Records excerpted from a collection:
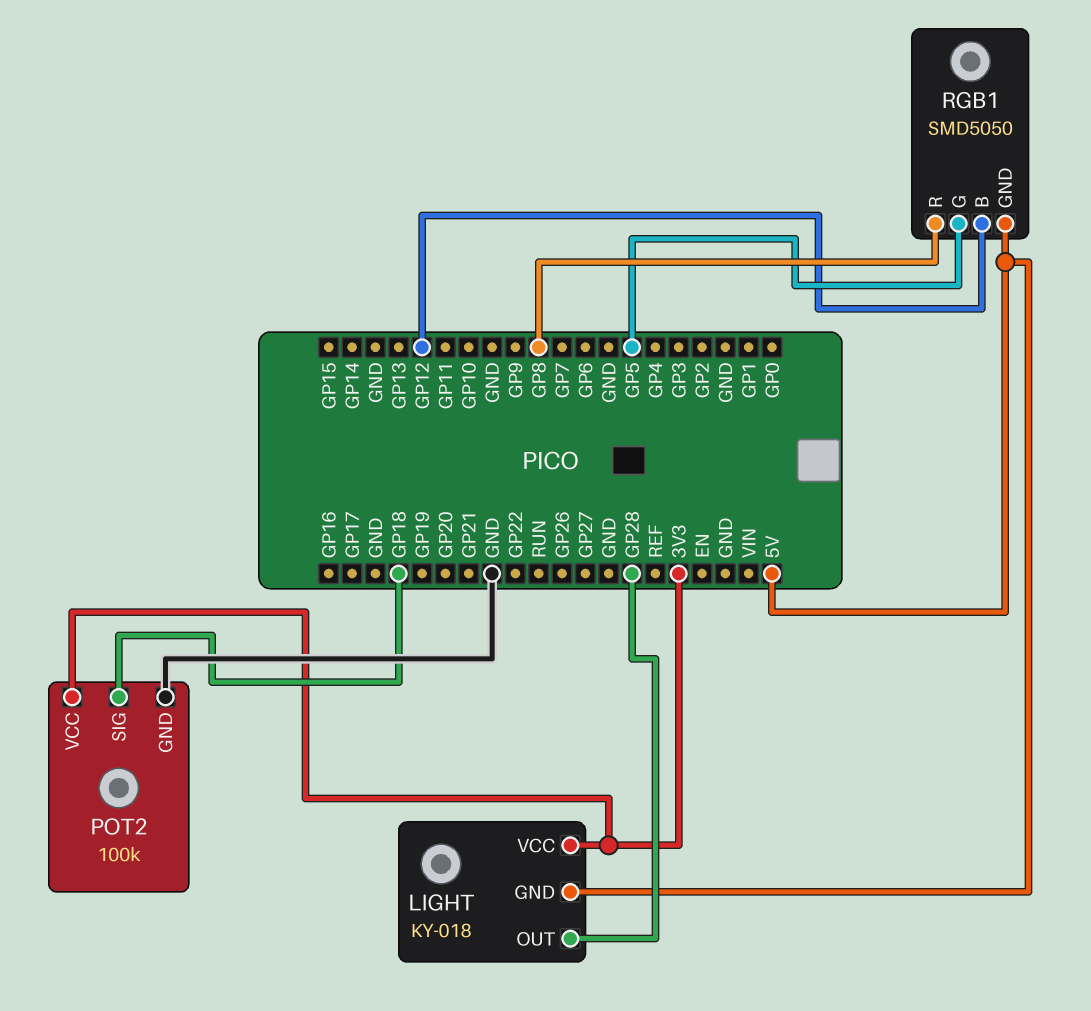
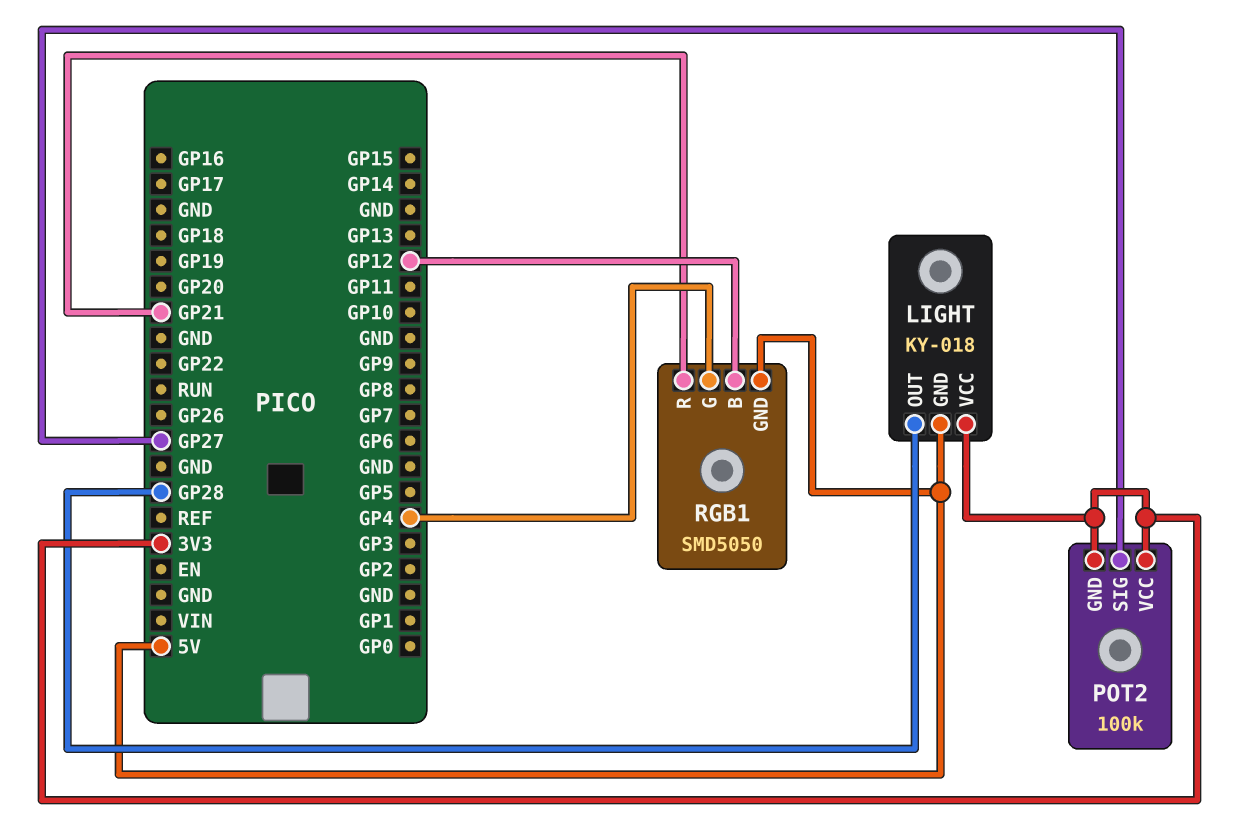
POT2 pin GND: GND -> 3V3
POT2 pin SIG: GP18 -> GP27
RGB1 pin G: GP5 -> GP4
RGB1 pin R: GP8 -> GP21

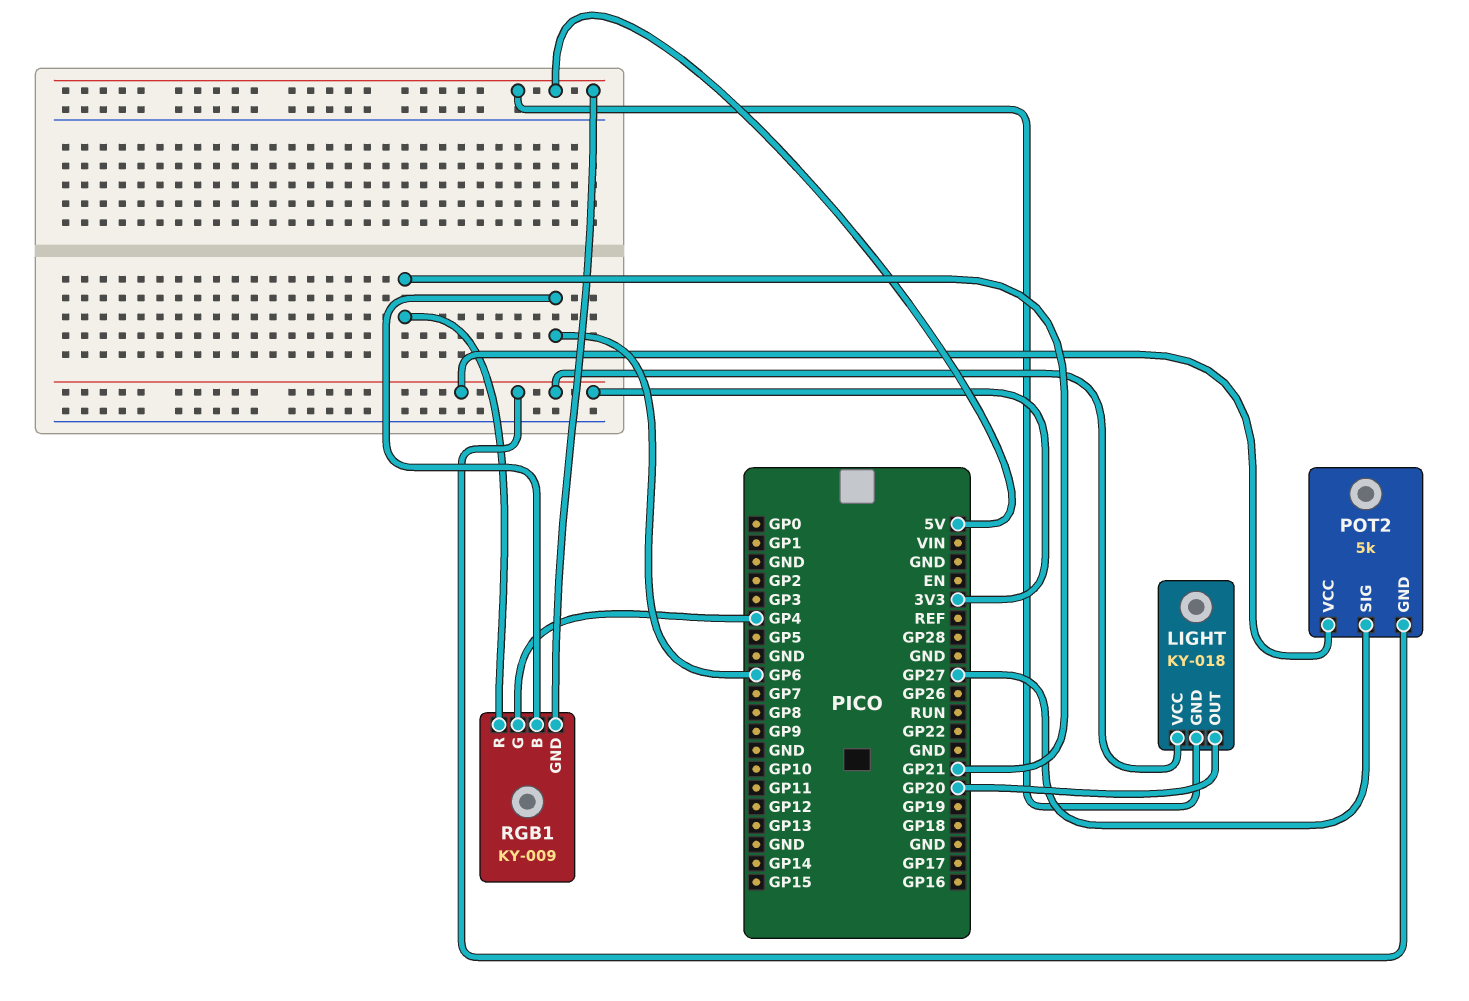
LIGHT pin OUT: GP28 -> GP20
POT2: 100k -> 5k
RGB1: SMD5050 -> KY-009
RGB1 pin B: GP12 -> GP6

(WORK REQUEST): Text only, no pictures: copy every entry exactly.

(SOLUTION):
POT2 pin GND: GND -> 3V3
POT2 pin SIG: GP18 -> GP27
RGB1 pin G: GP5 -> GP4
RGB1 pin R: GP8 -> GP21

LIGHT pin OUT: GP28 -> GP20
POT2: 100k -> 5k
RGB1: SMD5050 -> KY-009
RGB1 pin B: GP12 -> GP6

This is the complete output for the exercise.